Available data
--------------------------------

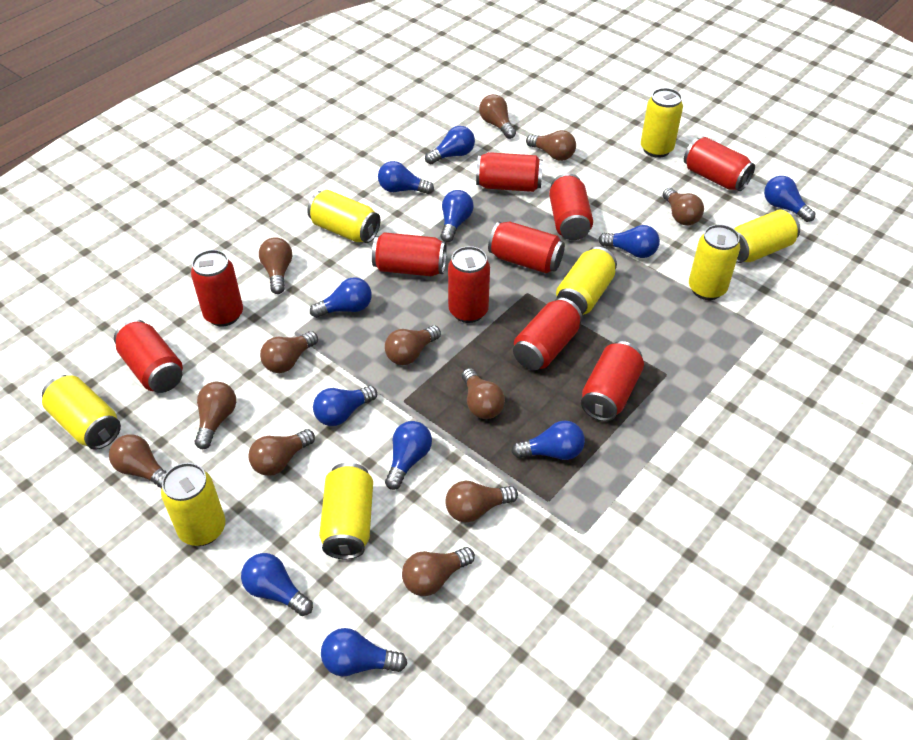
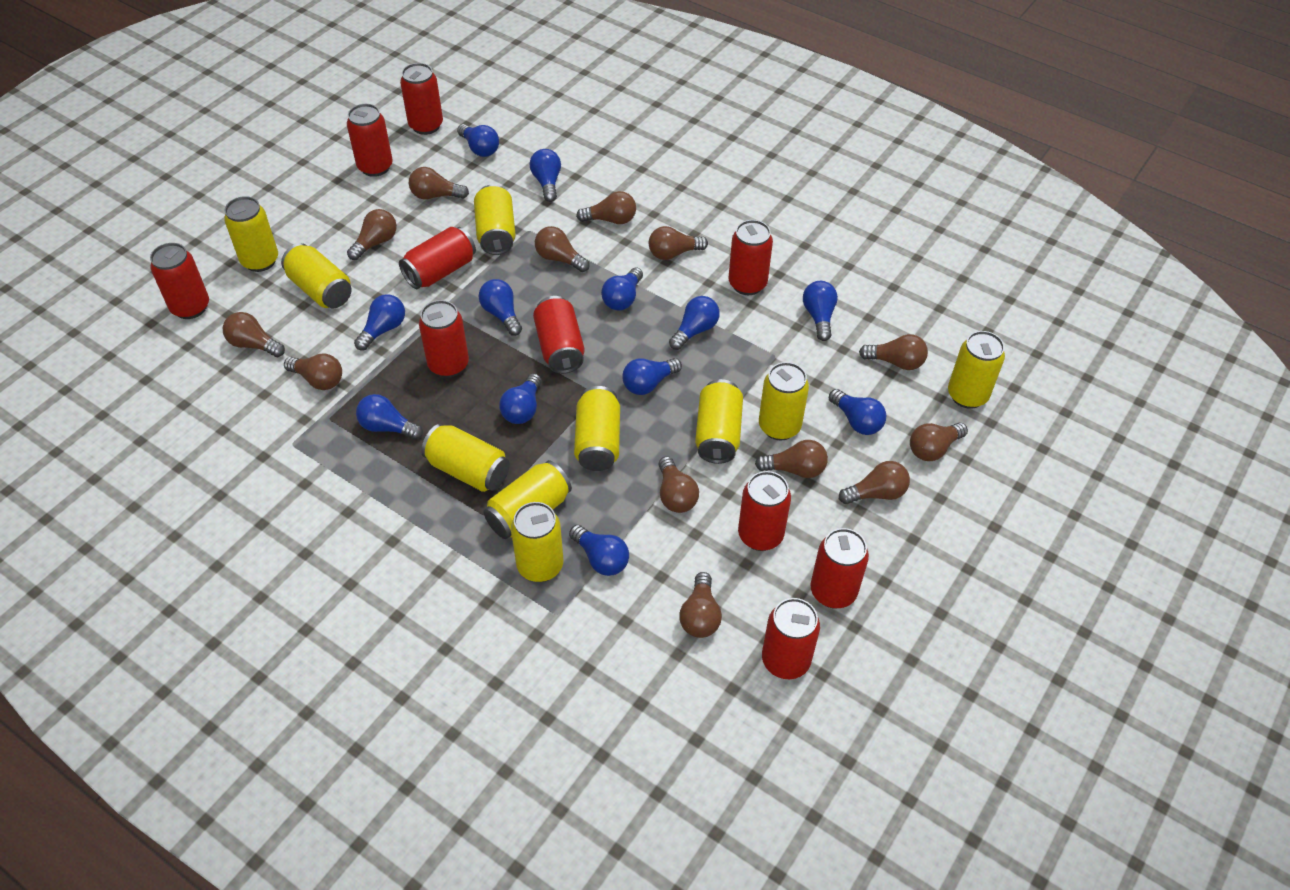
blue light bulb: 11 -> 12
brown light bulb: 12 -> 13
yellow can: 8 -> 10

--------------------------------

What to produce
Show the lines of the data that hold the word "bulb".

Response
blue light bulb: 11 -> 12
brown light bulb: 12 -> 13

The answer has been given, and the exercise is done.